**PROBLEM TO SOLVE:** Without altering a single character, set down all of the data below.

(Two-dimensional motion records)
***
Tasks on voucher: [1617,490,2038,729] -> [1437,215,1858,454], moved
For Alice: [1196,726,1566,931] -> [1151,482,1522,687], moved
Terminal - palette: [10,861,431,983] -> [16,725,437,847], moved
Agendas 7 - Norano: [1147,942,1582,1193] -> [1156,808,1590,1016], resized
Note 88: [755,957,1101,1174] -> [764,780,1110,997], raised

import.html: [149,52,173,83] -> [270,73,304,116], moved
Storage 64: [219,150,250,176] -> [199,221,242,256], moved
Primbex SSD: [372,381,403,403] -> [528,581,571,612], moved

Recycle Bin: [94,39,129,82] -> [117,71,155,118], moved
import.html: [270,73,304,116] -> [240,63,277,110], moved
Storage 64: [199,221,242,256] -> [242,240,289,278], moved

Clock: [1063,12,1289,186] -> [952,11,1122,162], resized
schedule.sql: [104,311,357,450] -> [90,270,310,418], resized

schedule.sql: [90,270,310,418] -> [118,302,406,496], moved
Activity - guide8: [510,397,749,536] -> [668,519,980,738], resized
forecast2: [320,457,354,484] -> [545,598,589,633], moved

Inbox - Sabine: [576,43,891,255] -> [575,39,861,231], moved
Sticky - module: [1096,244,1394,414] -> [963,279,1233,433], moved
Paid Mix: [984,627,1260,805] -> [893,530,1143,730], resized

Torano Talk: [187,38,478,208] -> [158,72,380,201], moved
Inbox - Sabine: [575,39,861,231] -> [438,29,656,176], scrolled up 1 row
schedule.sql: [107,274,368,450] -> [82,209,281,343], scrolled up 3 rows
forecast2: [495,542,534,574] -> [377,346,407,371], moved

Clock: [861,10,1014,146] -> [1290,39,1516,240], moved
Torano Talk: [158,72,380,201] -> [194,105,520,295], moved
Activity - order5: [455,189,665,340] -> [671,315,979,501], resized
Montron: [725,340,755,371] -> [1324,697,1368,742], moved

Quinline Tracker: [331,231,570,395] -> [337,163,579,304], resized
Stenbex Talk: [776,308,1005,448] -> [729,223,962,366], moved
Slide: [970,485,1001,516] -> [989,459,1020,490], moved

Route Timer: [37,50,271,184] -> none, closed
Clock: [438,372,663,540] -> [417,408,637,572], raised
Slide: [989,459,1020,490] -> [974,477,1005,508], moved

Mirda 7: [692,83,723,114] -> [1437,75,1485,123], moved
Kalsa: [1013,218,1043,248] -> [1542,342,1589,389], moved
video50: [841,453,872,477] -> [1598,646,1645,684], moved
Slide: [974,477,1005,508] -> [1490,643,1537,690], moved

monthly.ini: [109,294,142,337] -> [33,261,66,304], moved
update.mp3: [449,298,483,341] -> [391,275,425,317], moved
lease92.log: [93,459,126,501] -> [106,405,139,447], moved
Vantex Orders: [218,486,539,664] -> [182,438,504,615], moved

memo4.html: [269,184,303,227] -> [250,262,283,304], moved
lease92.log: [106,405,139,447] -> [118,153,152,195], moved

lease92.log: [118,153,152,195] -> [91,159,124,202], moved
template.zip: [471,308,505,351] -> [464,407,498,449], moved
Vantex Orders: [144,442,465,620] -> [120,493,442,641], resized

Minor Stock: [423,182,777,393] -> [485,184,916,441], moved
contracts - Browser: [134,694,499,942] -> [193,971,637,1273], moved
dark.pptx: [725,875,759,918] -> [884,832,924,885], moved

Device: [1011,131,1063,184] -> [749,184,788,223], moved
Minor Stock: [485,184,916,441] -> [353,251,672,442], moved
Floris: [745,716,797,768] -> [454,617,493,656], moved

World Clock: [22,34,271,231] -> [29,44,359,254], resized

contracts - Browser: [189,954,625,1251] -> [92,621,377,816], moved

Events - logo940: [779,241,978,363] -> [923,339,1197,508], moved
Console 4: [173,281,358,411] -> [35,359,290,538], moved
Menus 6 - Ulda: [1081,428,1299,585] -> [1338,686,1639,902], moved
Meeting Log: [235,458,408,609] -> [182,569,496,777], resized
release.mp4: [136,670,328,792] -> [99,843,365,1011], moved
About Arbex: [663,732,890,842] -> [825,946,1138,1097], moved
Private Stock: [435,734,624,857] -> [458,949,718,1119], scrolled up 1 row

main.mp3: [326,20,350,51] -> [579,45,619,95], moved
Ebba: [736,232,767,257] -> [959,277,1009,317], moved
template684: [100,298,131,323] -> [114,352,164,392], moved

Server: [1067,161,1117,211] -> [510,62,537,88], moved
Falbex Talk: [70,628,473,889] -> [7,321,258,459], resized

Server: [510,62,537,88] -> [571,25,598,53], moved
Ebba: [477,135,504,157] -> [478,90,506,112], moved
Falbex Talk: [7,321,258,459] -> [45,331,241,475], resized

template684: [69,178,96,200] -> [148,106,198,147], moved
***
**ANSWER TO THE PROBLEM:**
Tasks on voucher: [1617,490,2038,729] -> [1437,215,1858,454], moved
For Alice: [1196,726,1566,931] -> [1151,482,1522,687], moved
Terminal - palette: [10,861,431,983] -> [16,725,437,847], moved
Agendas 7 - Norano: [1147,942,1582,1193] -> [1156,808,1590,1016], resized
Note 88: [755,957,1101,1174] -> [764,780,1110,997], raised

import.html: [149,52,173,83] -> [270,73,304,116], moved
Storage 64: [219,150,250,176] -> [199,221,242,256], moved
Primbex SSD: [372,381,403,403] -> [528,581,571,612], moved

Recycle Bin: [94,39,129,82] -> [117,71,155,118], moved
import.html: [270,73,304,116] -> [240,63,277,110], moved
Storage 64: [199,221,242,256] -> [242,240,289,278], moved

Clock: [1063,12,1289,186] -> [952,11,1122,162], resized
schedule.sql: [104,311,357,450] -> [90,270,310,418], resized

schedule.sql: [90,270,310,418] -> [118,302,406,496], moved
Activity - guide8: [510,397,749,536] -> [668,519,980,738], resized
forecast2: [320,457,354,484] -> [545,598,589,633], moved

Inbox - Sabine: [576,43,891,255] -> [575,39,861,231], moved
Sticky - module: [1096,244,1394,414] -> [963,279,1233,433], moved
Paid Mix: [984,627,1260,805] -> [893,530,1143,730], resized

Torano Talk: [187,38,478,208] -> [158,72,380,201], moved
Inbox - Sabine: [575,39,861,231] -> [438,29,656,176], scrolled up 1 row
schedule.sql: [107,274,368,450] -> [82,209,281,343], scrolled up 3 rows
forecast2: [495,542,534,574] -> [377,346,407,371], moved

Clock: [861,10,1014,146] -> [1290,39,1516,240], moved
Torano Talk: [158,72,380,201] -> [194,105,520,295], moved
Activity - order5: [455,189,665,340] -> [671,315,979,501], resized
Montron: [725,340,755,371] -> [1324,697,1368,742], moved

Quinline Tracker: [331,231,570,395] -> [337,163,579,304], resized
Stenbex Talk: [776,308,1005,448] -> [729,223,962,366], moved
Slide: [970,485,1001,516] -> [989,459,1020,490], moved

Route Timer: [37,50,271,184] -> none, closed
Clock: [438,372,663,540] -> [417,408,637,572], raised
Slide: [989,459,1020,490] -> [974,477,1005,508], moved

Mirda 7: [692,83,723,114] -> [1437,75,1485,123], moved
Kalsa: [1013,218,1043,248] -> [1542,342,1589,389], moved
video50: [841,453,872,477] -> [1598,646,1645,684], moved
Slide: [974,477,1005,508] -> [1490,643,1537,690], moved

monthly.ini: [109,294,142,337] -> [33,261,66,304], moved
update.mp3: [449,298,483,341] -> [391,275,425,317], moved
lease92.log: [93,459,126,501] -> [106,405,139,447], moved
Vantex Orders: [218,486,539,664] -> [182,438,504,615], moved

memo4.html: [269,184,303,227] -> [250,262,283,304], moved
lease92.log: [106,405,139,447] -> [118,153,152,195], moved

lease92.log: [118,153,152,195] -> [91,159,124,202], moved
template.zip: [471,308,505,351] -> [464,407,498,449], moved
Vantex Orders: [144,442,465,620] -> [120,493,442,641], resized

Minor Stock: [423,182,777,393] -> [485,184,916,441], moved
contracts - Browser: [134,694,499,942] -> [193,971,637,1273], moved
dark.pptx: [725,875,759,918] -> [884,832,924,885], moved

Device: [1011,131,1063,184] -> [749,184,788,223], moved
Minor Stock: [485,184,916,441] -> [353,251,672,442], moved
Floris: [745,716,797,768] -> [454,617,493,656], moved

World Clock: [22,34,271,231] -> [29,44,359,254], resized

contracts - Browser: [189,954,625,1251] -> [92,621,377,816], moved

Events - logo940: [779,241,978,363] -> [923,339,1197,508], moved
Console 4: [173,281,358,411] -> [35,359,290,538], moved
Menus 6 - Ulda: [1081,428,1299,585] -> [1338,686,1639,902], moved
Meeting Log: [235,458,408,609] -> [182,569,496,777], resized
release.mp4: [136,670,328,792] -> [99,843,365,1011], moved
About Arbex: [663,732,890,842] -> [825,946,1138,1097], moved
Private Stock: [435,734,624,857] -> [458,949,718,1119], scrolled up 1 row

main.mp3: [326,20,350,51] -> [579,45,619,95], moved
Ebba: [736,232,767,257] -> [959,277,1009,317], moved
template684: [100,298,131,323] -> [114,352,164,392], moved

Server: [1067,161,1117,211] -> [510,62,537,88], moved
Falbex Talk: [70,628,473,889] -> [7,321,258,459], resized

Server: [510,62,537,88] -> [571,25,598,53], moved
Ebba: [477,135,504,157] -> [478,90,506,112], moved
Falbex Talk: [7,321,258,459] -> [45,331,241,475], resized

template684: [69,178,96,200] -> [148,106,198,147], moved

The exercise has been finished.